You are asked to reproduce the listing exactly and to omit its pictures.

::: Dataset content :::

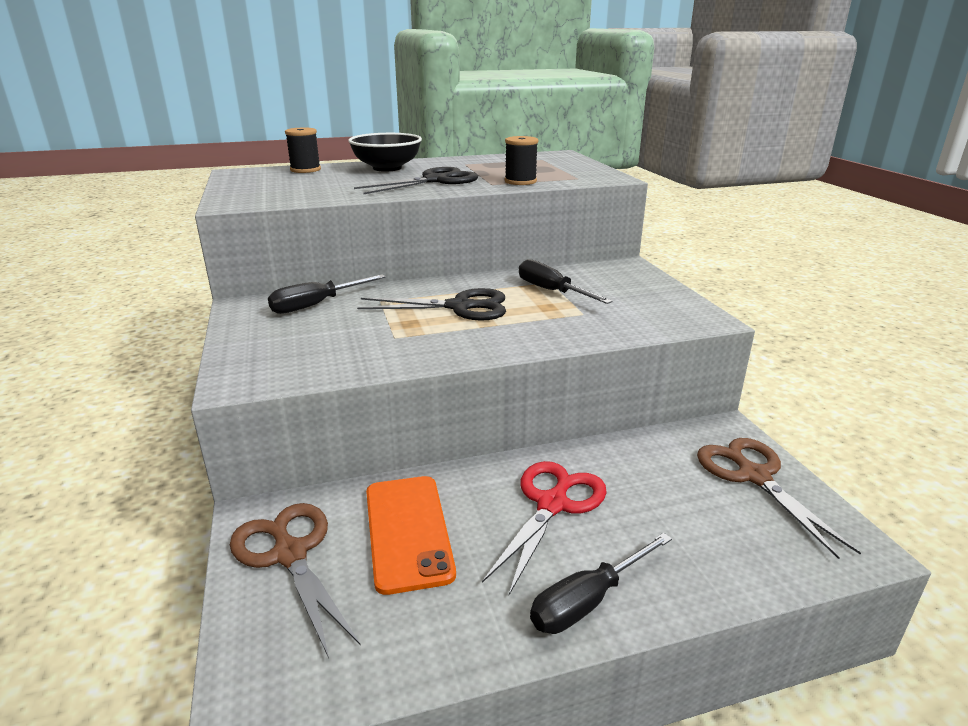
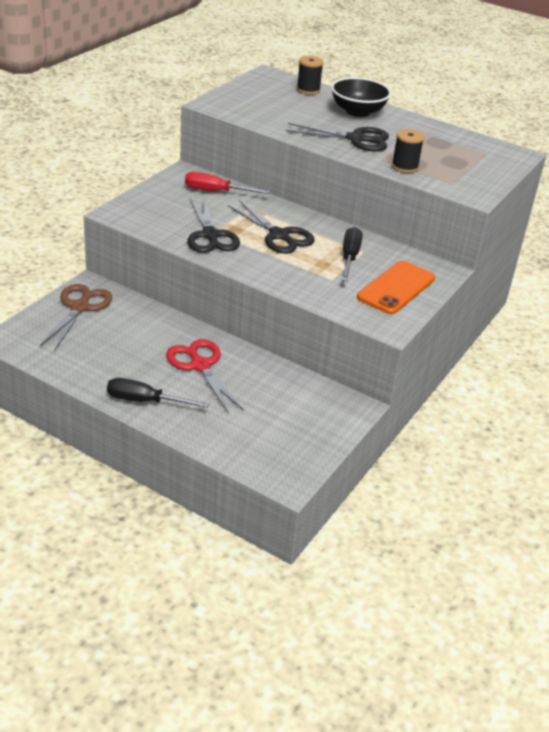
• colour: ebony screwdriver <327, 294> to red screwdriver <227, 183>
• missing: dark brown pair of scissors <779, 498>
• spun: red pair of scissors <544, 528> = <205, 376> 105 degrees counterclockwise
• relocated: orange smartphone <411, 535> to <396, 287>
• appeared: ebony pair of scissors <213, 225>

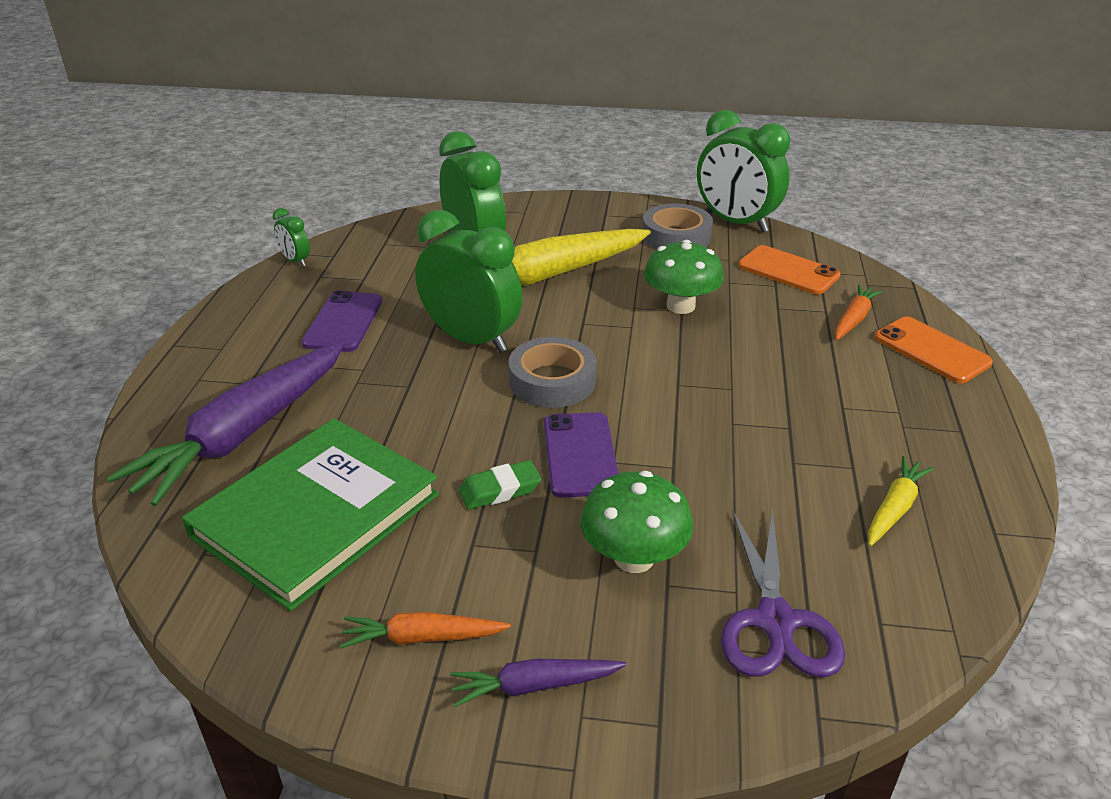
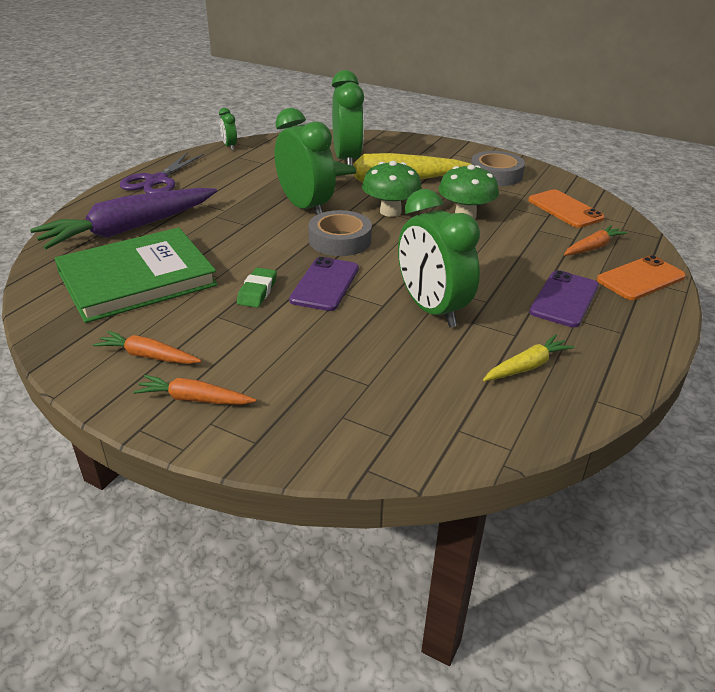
• relocated: green clock <743, 171> to <439, 258>
• relocated: violet smartphone <342, 321> to <564, 298>
• spun: orange smartphone <933, 350> = <641, 277> 75 degrees clockwise
• spun: green eraser <499, 485> = <257, 288> 75 degrees counterclockwise
• relocated: green toadstool <636, 522> to <392, 189>
• relocated: violet pair of scissors <783, 593> to <162, 172>
• colour: violet root vegetable <538, 683> to orange root vegetable <194, 390>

:::

**Answer area**
• colour: ebony screwdriver <327, 294> to red screwdriver <227, 183>
• missing: dark brown pair of scissors <779, 498>
• spun: red pair of scissors <544, 528> = <205, 376> 105 degrees counterclockwise
• relocated: orange smartphone <411, 535> to <396, 287>
• appeared: ebony pair of scissors <213, 225>

• relocated: green clock <743, 171> to <439, 258>
• relocated: violet smartphone <342, 321> to <564, 298>
• spun: orange smartphone <933, 350> = <641, 277> 75 degrees clockwise
• spun: green eraser <499, 485> = <257, 288> 75 degrees counterclockwise
• relocated: green toadstool <636, 522> to <392, 189>
• relocated: violet pair of scissors <783, 593> to <162, 172>
• colour: violet root vegetable <538, 683> to orange root vegetable <194, 390>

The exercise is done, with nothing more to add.